- **Description of the task**: If pictures appear among the lines below, leave them out while you return exactly the lines from the one with "cyan cross: (417, 312) -> (334, 375), moved" through the one with "orange triangle: (151, 124)".

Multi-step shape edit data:
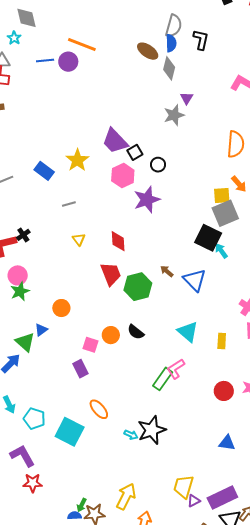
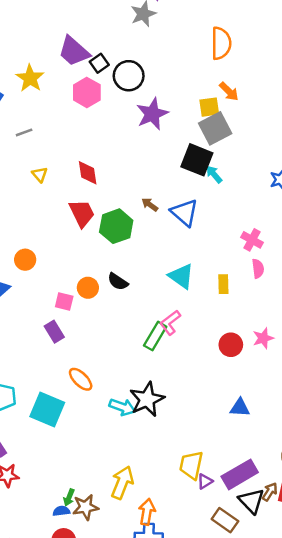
black circle: (158, 165) -> (129, 76), size x1.6
purple star: (147, 200) -> (152, 114), moved
cyan arrow: (131, 435) -> (122, 407), size x1.5

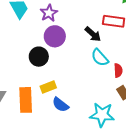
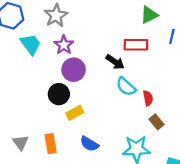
yellow rectangle: (48, 87) -> (75, 113), moved
orange rectangle: (26, 100) -> (51, 144), size x0.7

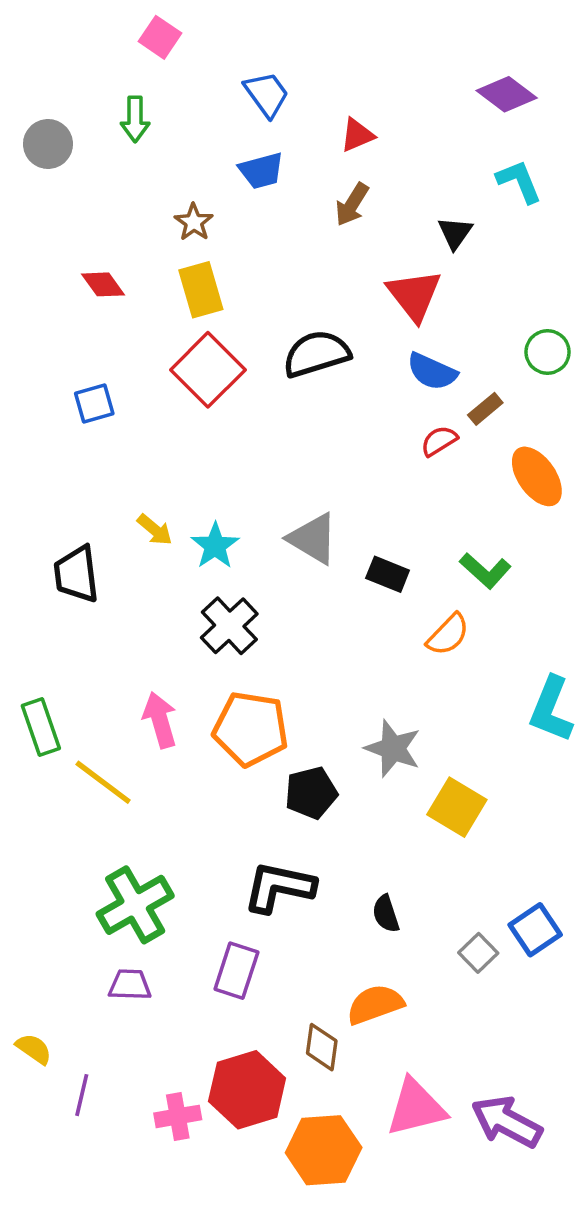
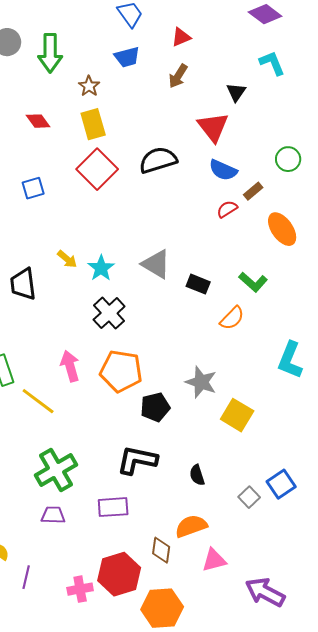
green arrow: (135, 119) -> (50, 53), moved, size x1.5
purple rectangle: (236, 971) -> (113, 507), turned 68
pink triangle: (416, 1108) -> (214, 560), moved, size x0.7

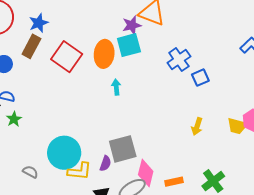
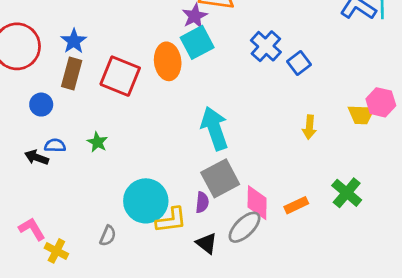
cyan arrow: (116, 87) -> (215, 128), moved, size x2.0
green star: (14, 119) -> (97, 142), moved
gray semicircle: (30, 172) -> (108, 236), turned 98

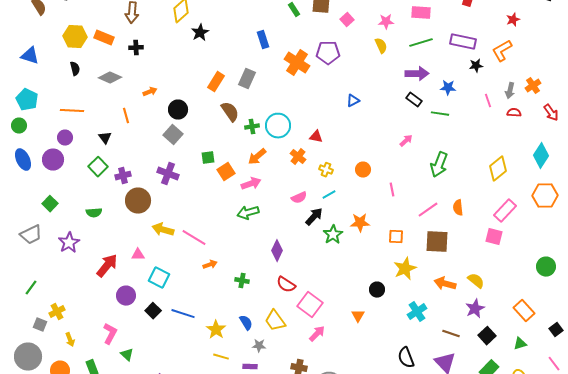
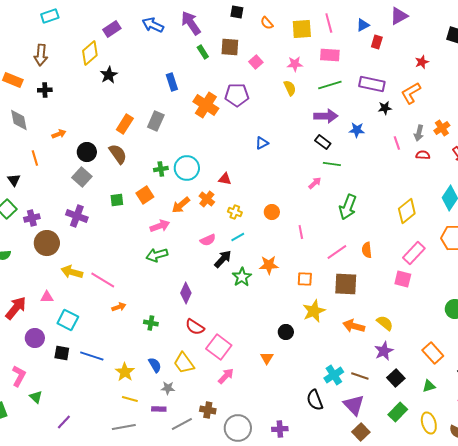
gray diamond: (110, 78) -> (19, 120), turned 55
brown semicircle: (230, 112) -> (118, 154), moved
green line: (440, 114) -> (332, 164), moved
orange arrow: (257, 157) -> (181, 205), moved
orange square: (226, 172) -> (145, 195), moved
black square: (153, 311) -> (62, 353), turned -35
cyan cross: (417, 312) -> (334, 375), moved

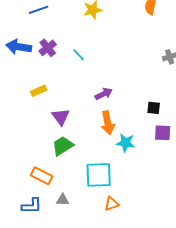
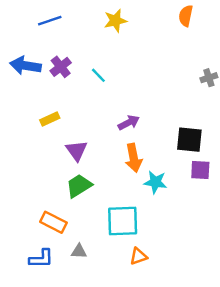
black square: (154, 108) -> (189, 140), size x1.6

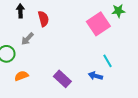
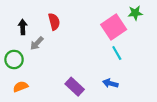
black arrow: (20, 11) -> (23, 27), moved
cyan line: (107, 61) -> (117, 53), moved
orange semicircle: (21, 76) -> (21, 87), moved

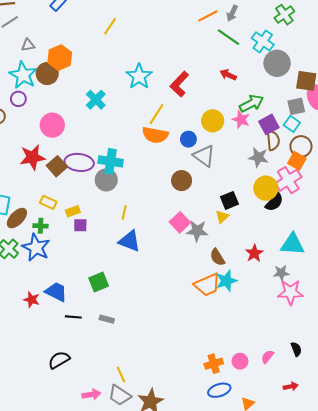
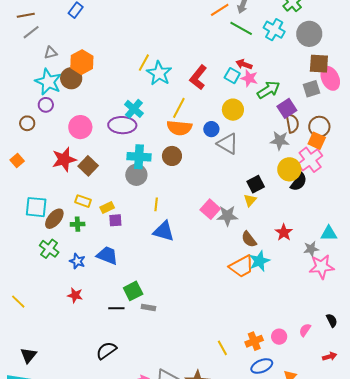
yellow line: (110, 26) -> (144, 63), moved
gray circle: (277, 63) -> (309, 34), moved
cyan cross: (96, 100) -> (134, 109), moved
pink star: (241, 120) -> (249, 78), moved
cyan square: (292, 124) -> (232, 76), moved
purple ellipse: (79, 162) -> (122, 125), moved
brown circle: (182, 181) -> (172, 156), moved
cyan triangle: (293, 244) -> (329, 233), moved, size x0.7
blue star: (36, 248) -> (77, 261), moved, size x0.6
green square: (99, 282) -> (133, 291), moved
blue trapezoid: (56, 292) -> (107, 255), moved
yellow line: (121, 374) -> (222, 348), moved

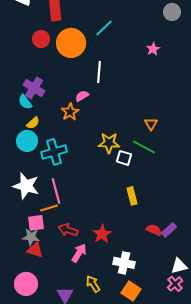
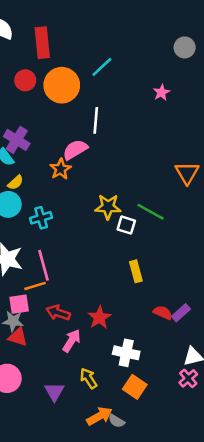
pink semicircle: (82, 96) -> (75, 150), size x1.5
orange triangle: (151, 124) -> (187, 173), moved, size x1.5
cyan cross: (54, 152) -> (41, 218), size x0.7

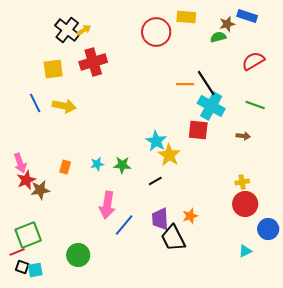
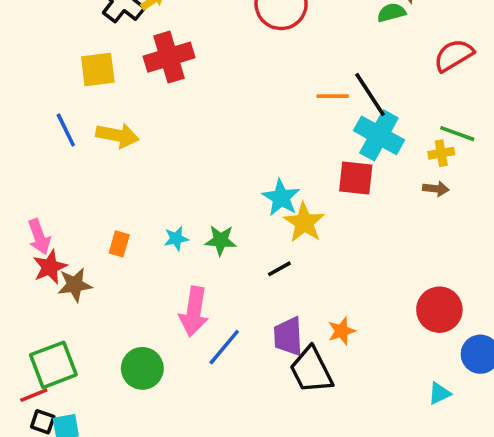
yellow cross: (242, 182) -> (441, 153), moved
green circle: (78, 255) -> (142, 368), moved

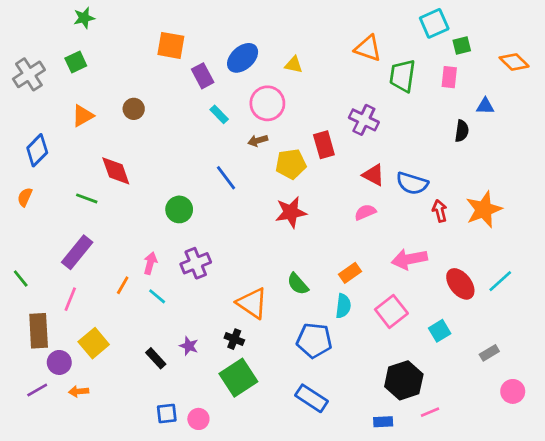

- **Solved exercise**:
cyan cross: (417, 312) -> (334, 375), moved

black square: (154, 108) -> (189, 140), size x1.6

black arrow: (20, 11) -> (23, 27), moved
cyan line: (107, 61) -> (117, 53), moved
orange semicircle: (21, 76) -> (21, 87), moved

yellow line: (110, 26) -> (144, 63), moved
gray circle: (277, 63) -> (309, 34), moved
cyan cross: (96, 100) -> (134, 109), moved
pink star: (241, 120) -> (249, 78), moved
cyan square: (292, 124) -> (232, 76), moved
purple ellipse: (79, 162) -> (122, 125), moved
brown circle: (182, 181) -> (172, 156), moved
cyan triangle: (293, 244) -> (329, 233), moved, size x0.7
blue star: (36, 248) -> (77, 261), moved, size x0.6
green square: (99, 282) -> (133, 291), moved
blue trapezoid: (56, 292) -> (107, 255), moved
yellow line: (121, 374) -> (222, 348), moved

pink semicircle: (82, 96) -> (75, 150), size x1.5
orange triangle: (151, 124) -> (187, 173), moved, size x1.5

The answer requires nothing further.